%%

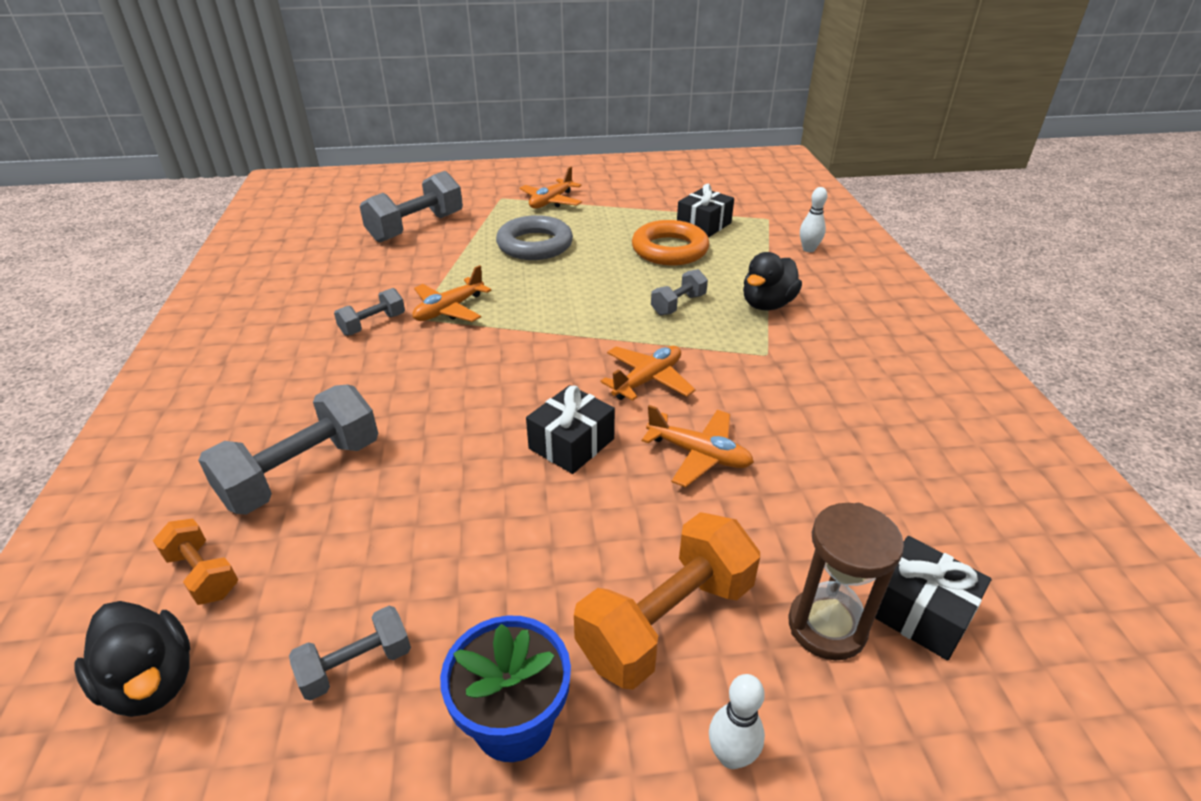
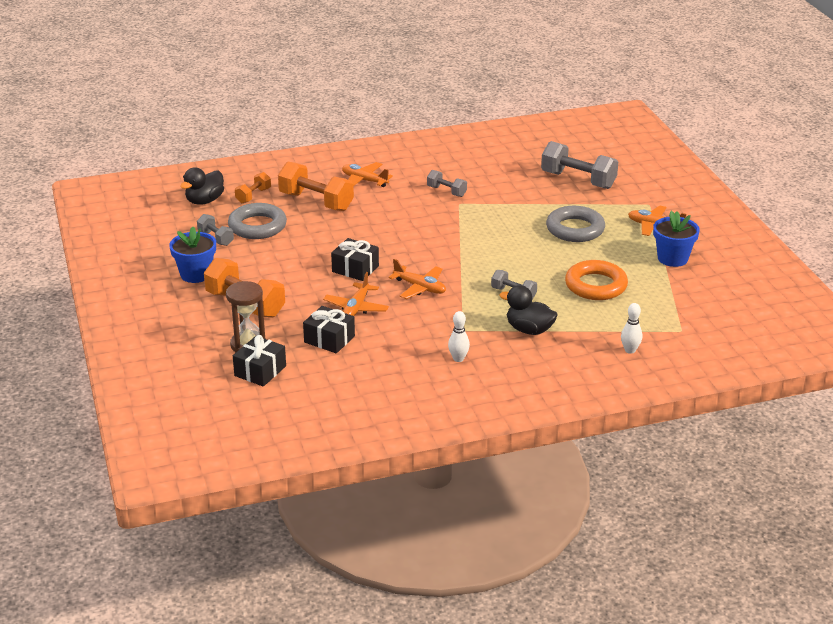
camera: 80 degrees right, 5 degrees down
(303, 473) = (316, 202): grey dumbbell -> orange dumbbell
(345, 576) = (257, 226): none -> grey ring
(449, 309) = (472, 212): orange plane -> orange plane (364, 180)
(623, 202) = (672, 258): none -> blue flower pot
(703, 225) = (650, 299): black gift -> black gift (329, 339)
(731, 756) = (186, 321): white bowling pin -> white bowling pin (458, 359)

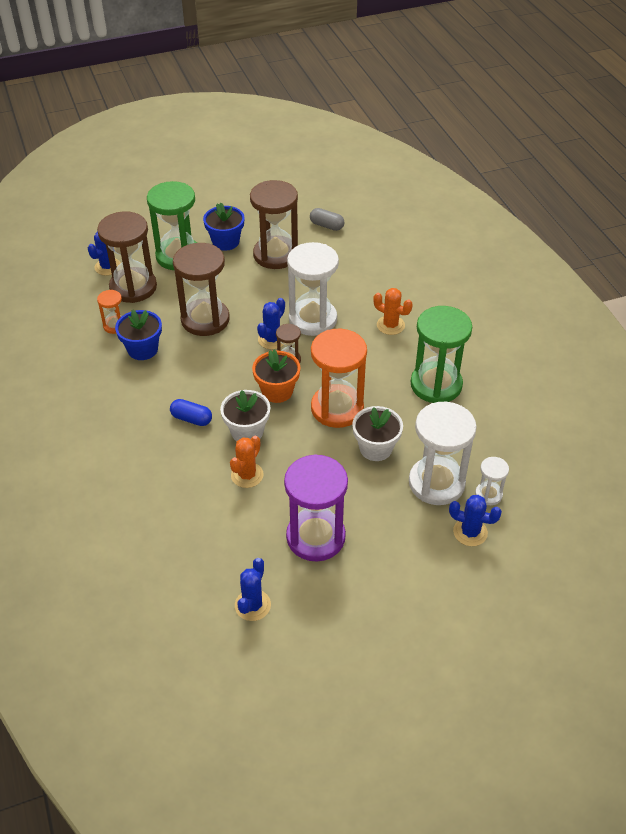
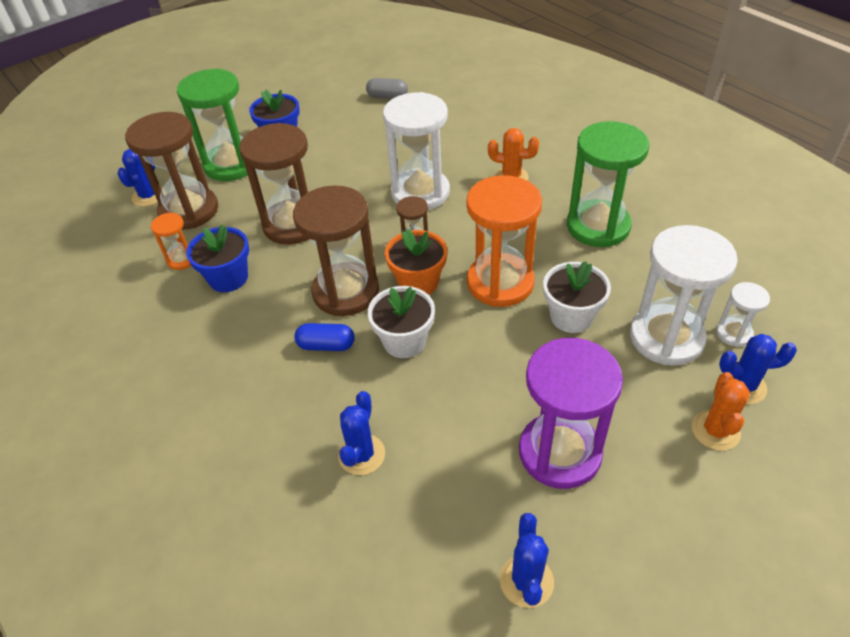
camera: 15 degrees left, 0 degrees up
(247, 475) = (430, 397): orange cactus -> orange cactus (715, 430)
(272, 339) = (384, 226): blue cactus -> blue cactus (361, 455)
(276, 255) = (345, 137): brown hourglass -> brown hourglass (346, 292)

%%
%%

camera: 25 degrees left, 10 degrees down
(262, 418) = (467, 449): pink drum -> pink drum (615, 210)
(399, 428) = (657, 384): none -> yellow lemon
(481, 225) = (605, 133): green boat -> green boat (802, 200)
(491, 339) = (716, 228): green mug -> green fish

%%
%%

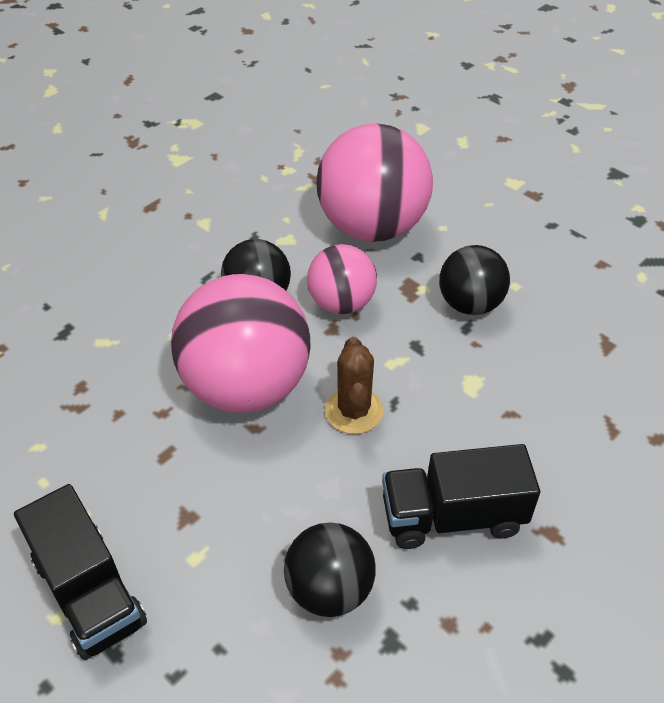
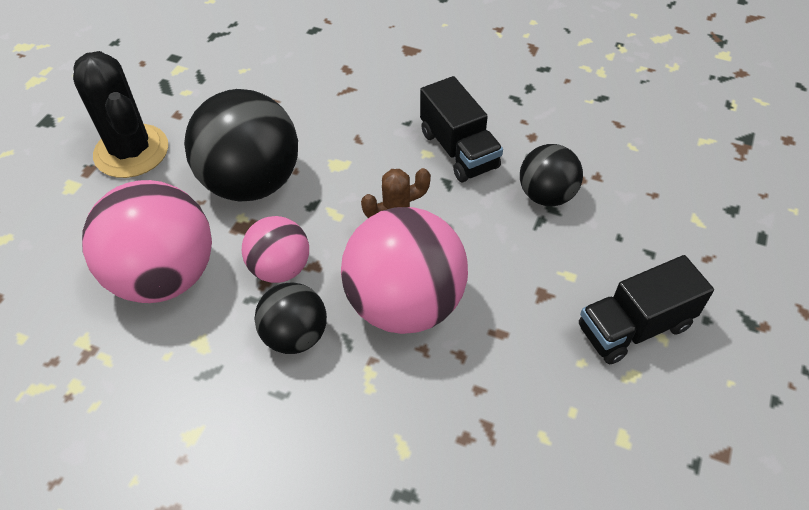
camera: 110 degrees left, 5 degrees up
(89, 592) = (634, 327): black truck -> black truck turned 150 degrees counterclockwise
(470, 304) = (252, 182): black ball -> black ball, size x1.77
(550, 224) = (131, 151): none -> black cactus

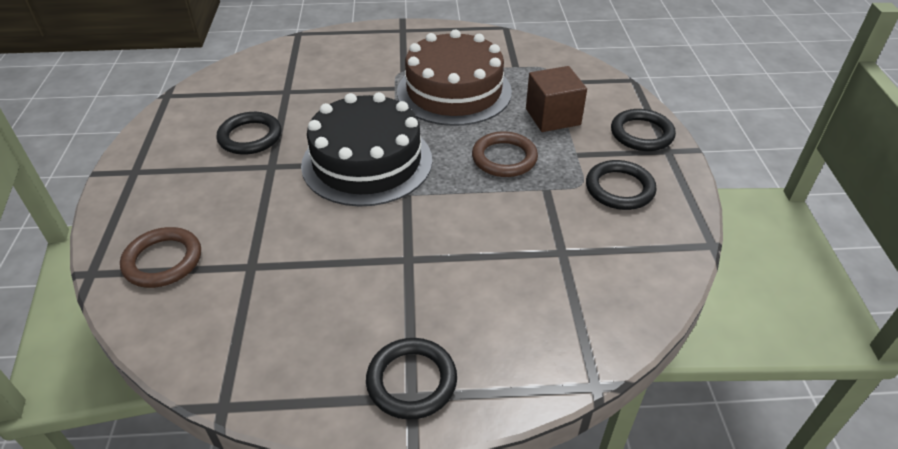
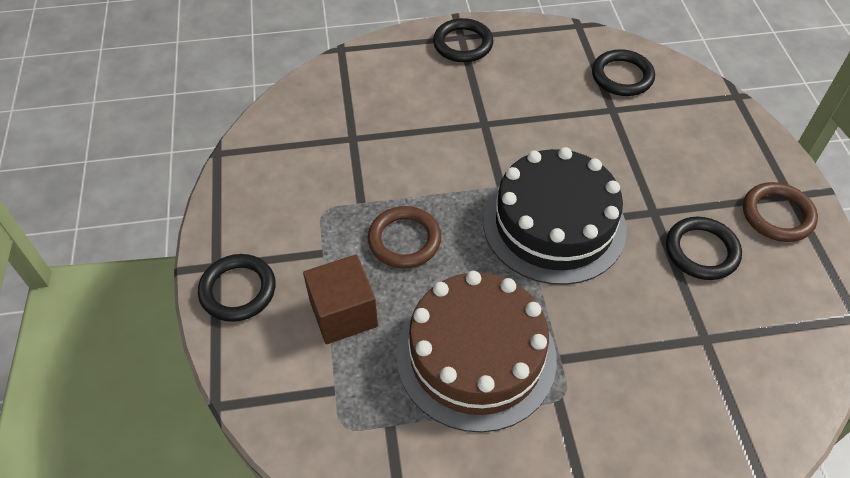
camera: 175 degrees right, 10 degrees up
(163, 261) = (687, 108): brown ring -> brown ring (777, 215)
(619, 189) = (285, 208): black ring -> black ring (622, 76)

%%

• [TASK TO COMPLETE]
For this exercise, please output exactly the lines above starting at the line with "(163, 261) = (687, 108): brown" and ending at the line with "(619, 189) = (285, 208): black", ends included.

• [TASK RESPONSE]
(163, 261) = (687, 108): brown ring -> brown ring (777, 215)
(619, 189) = (285, 208): black ring -> black ring (622, 76)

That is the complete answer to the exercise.